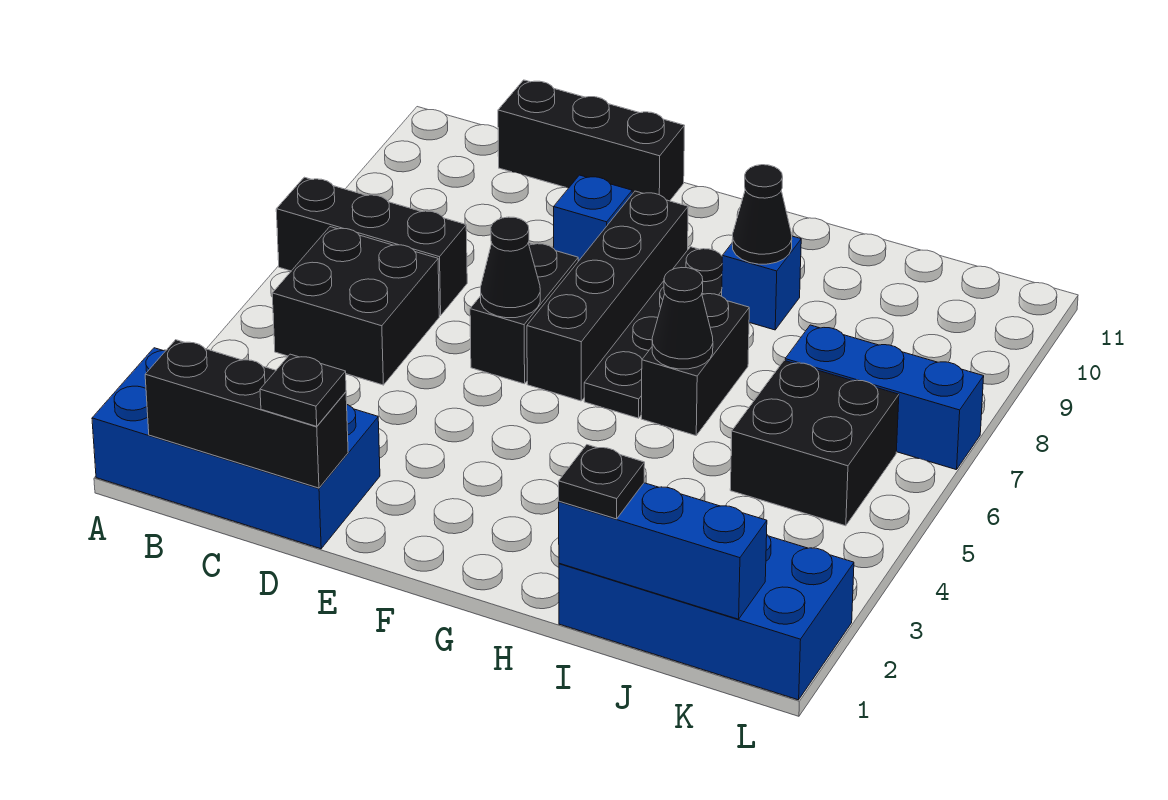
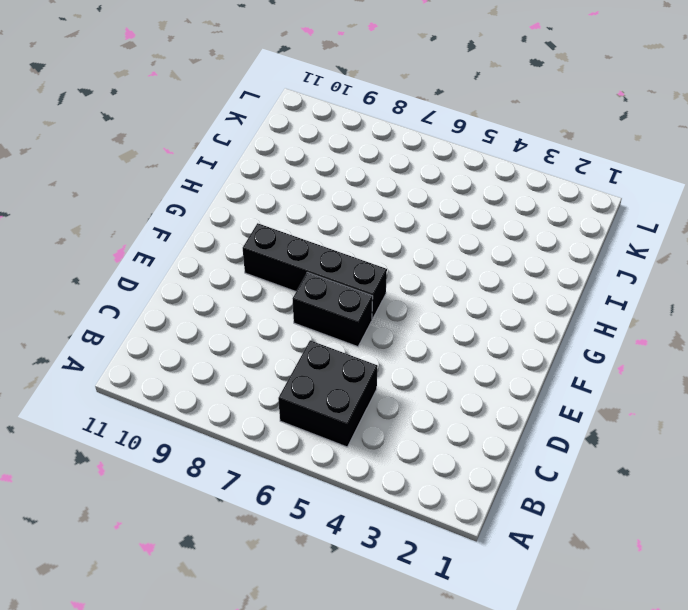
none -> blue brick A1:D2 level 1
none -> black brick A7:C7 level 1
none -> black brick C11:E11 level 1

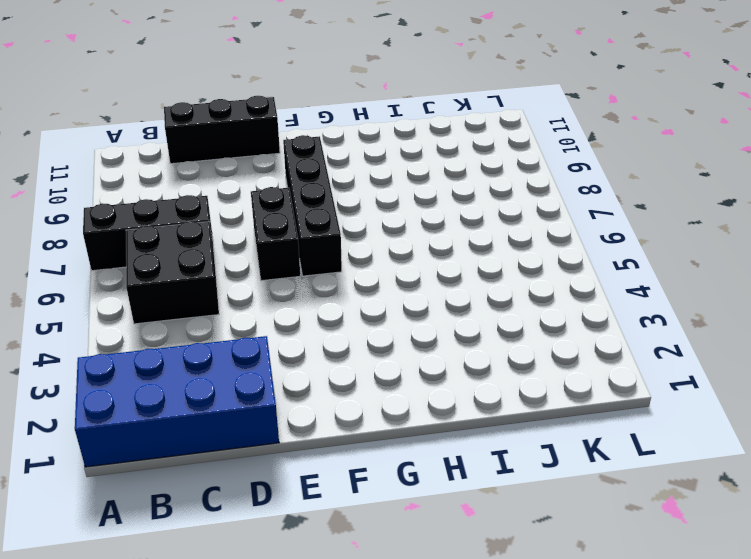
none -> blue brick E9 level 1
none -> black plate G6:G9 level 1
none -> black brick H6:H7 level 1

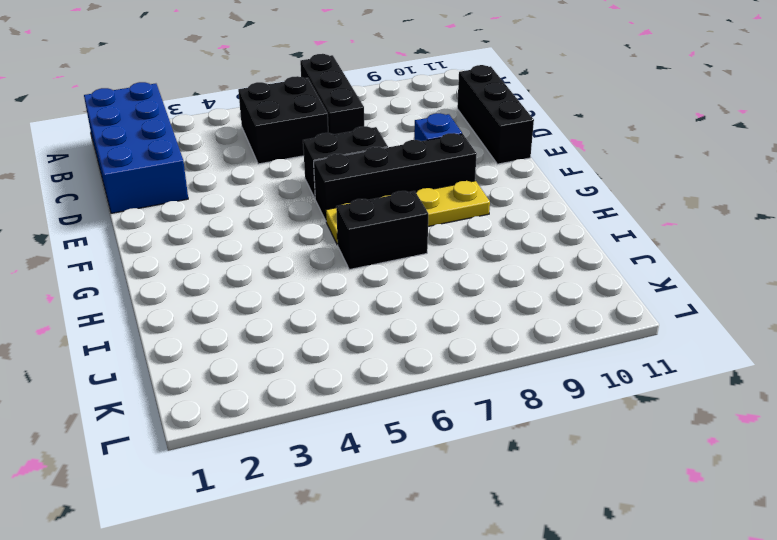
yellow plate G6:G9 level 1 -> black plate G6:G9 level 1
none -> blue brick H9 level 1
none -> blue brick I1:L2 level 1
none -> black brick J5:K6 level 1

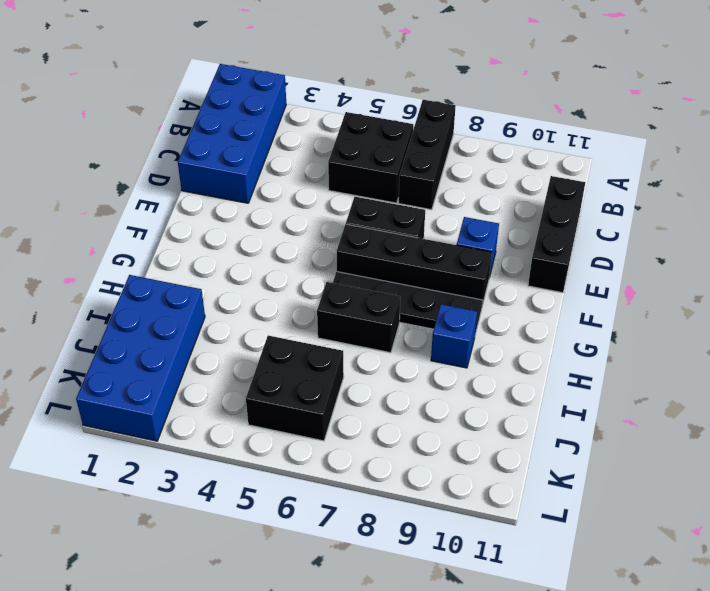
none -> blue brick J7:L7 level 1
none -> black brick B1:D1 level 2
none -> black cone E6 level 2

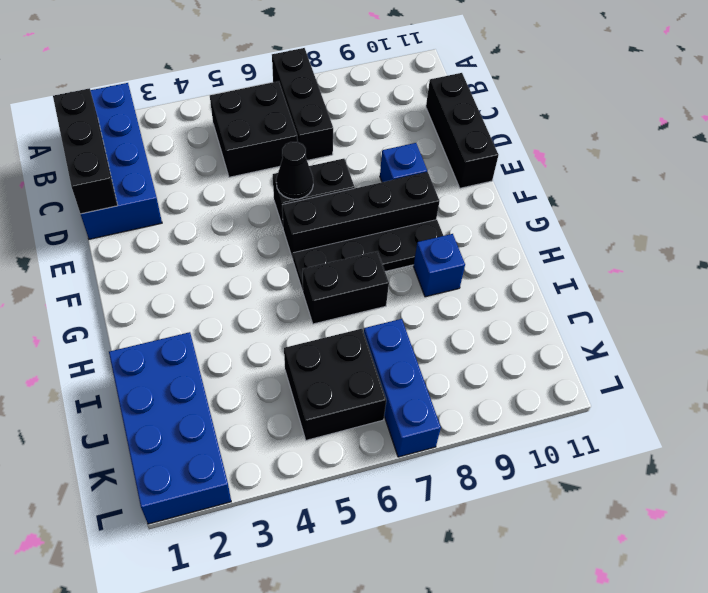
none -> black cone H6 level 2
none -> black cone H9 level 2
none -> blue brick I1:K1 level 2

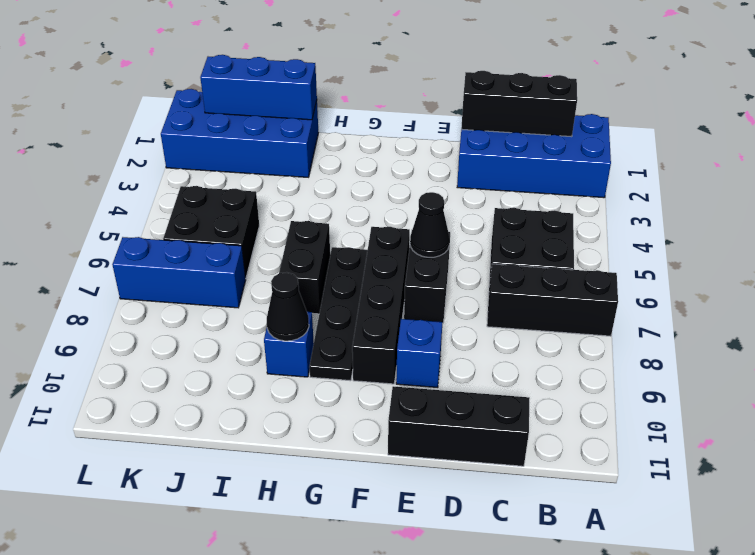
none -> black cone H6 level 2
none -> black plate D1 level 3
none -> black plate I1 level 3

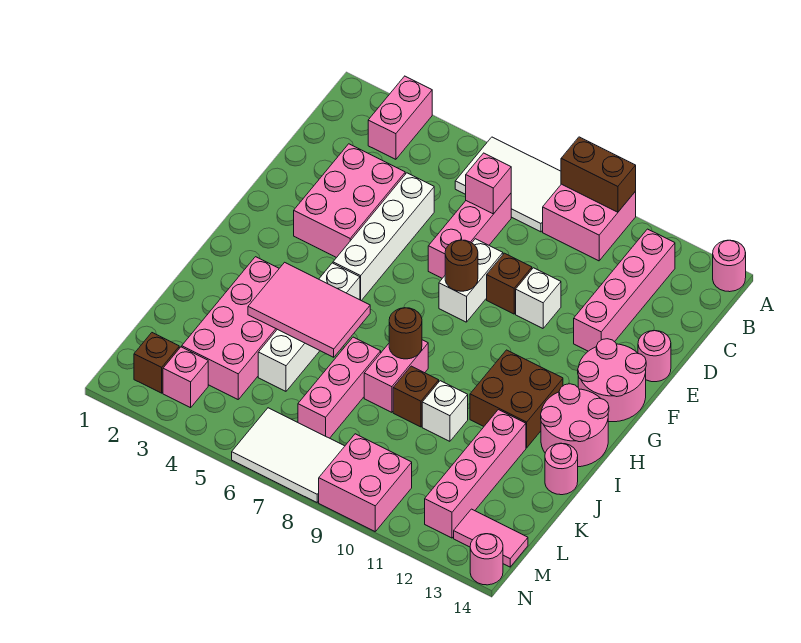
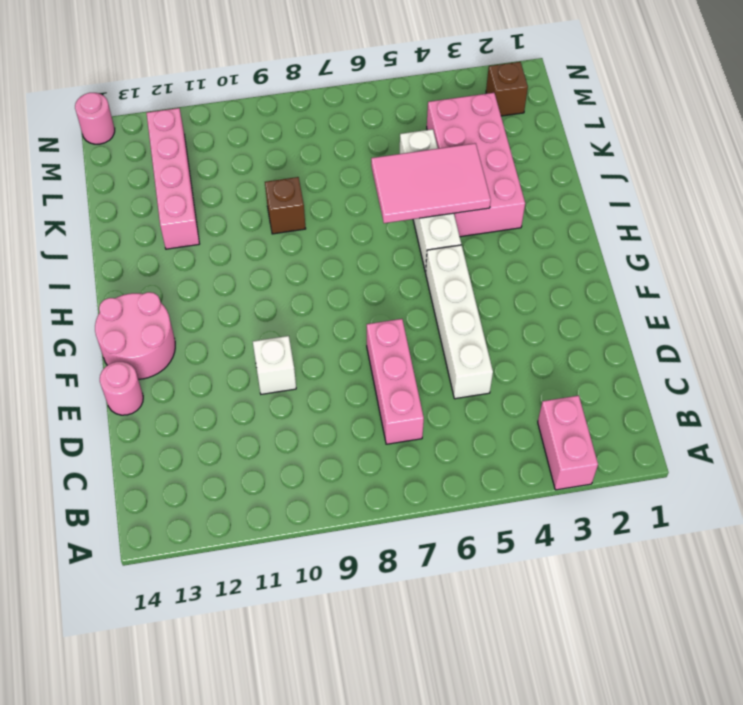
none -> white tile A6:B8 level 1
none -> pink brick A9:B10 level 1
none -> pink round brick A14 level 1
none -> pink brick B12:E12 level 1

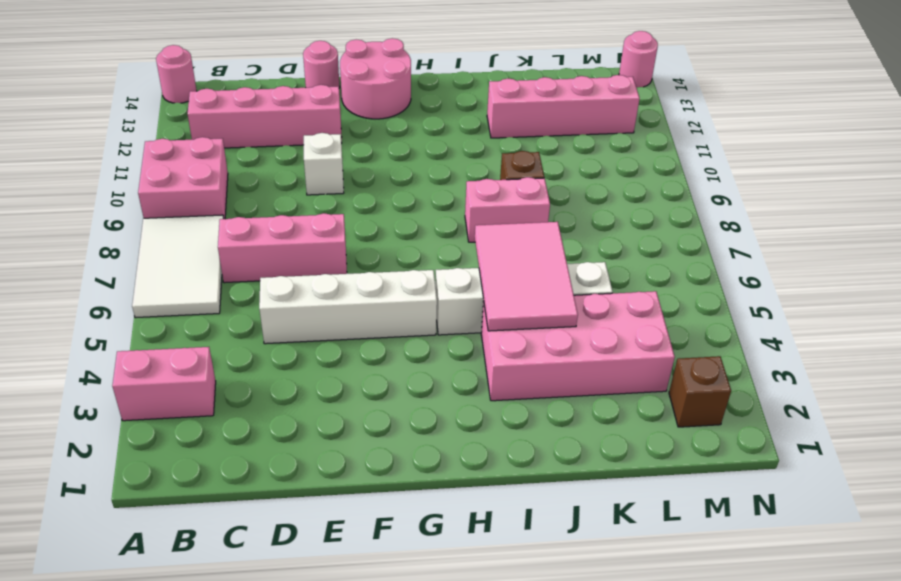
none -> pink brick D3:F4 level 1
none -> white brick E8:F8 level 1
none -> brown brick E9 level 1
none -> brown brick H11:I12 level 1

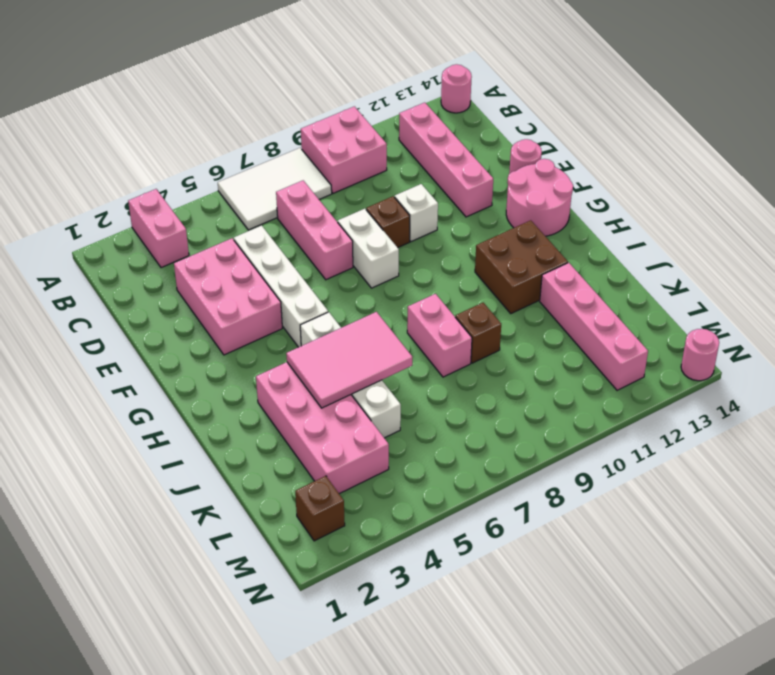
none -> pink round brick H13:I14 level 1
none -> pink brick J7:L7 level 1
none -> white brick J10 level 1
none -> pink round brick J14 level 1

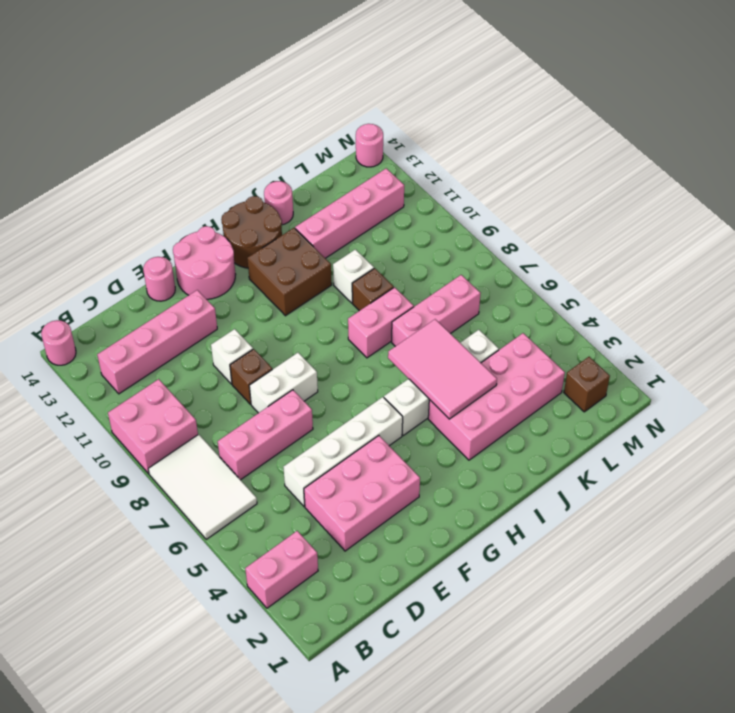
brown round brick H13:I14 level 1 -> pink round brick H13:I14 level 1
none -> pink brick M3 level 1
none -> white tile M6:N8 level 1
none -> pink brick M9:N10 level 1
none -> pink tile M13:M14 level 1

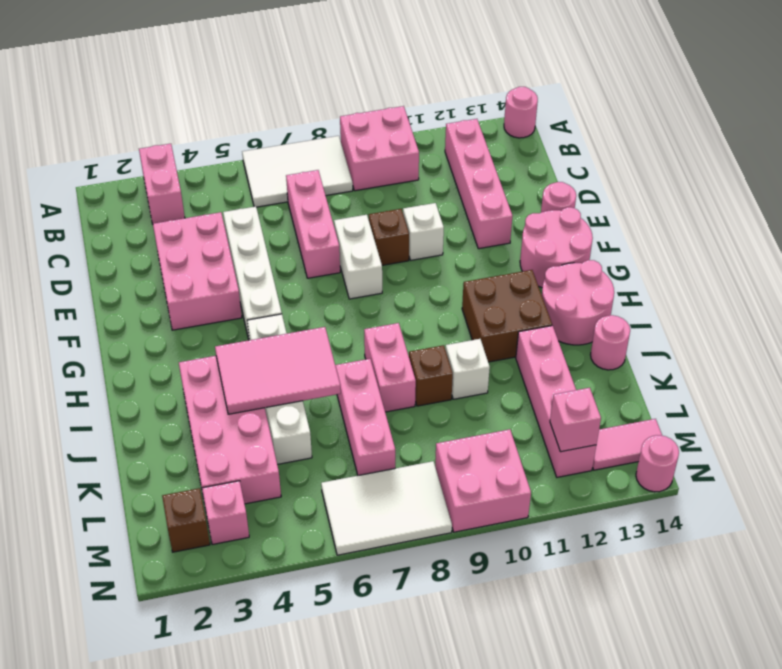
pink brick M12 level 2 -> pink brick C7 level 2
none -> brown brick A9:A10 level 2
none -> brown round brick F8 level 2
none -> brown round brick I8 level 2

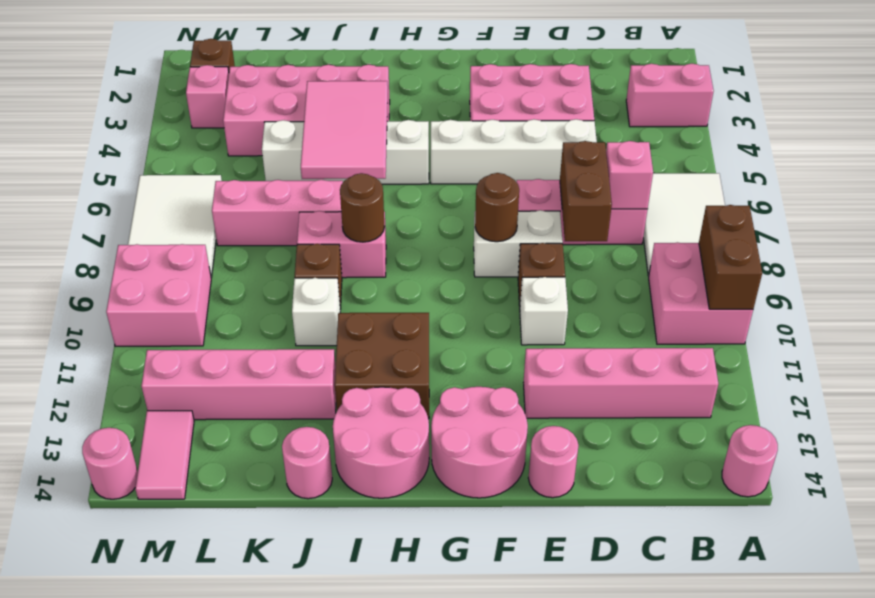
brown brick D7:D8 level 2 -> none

──────

▶ _Directions for this task_: Transcribe exactly the portion of the material above that runs from the line containing "brown round brick H13:I14" through its last line, omitting all pictures.

▶ _Exercise response_:
brown round brick H13:I14 level 1 -> pink round brick H13:I14 level 1
none -> pink brick M3 level 1
none -> white tile M6:N8 level 1
none -> pink brick M9:N10 level 1
none -> pink tile M13:M14 level 1

pink brick M12 level 2 -> pink brick C7 level 2
none -> brown brick A9:A10 level 2
none -> brown round brick F8 level 2
none -> brown round brick I8 level 2

brown brick D7:D8 level 2 -> none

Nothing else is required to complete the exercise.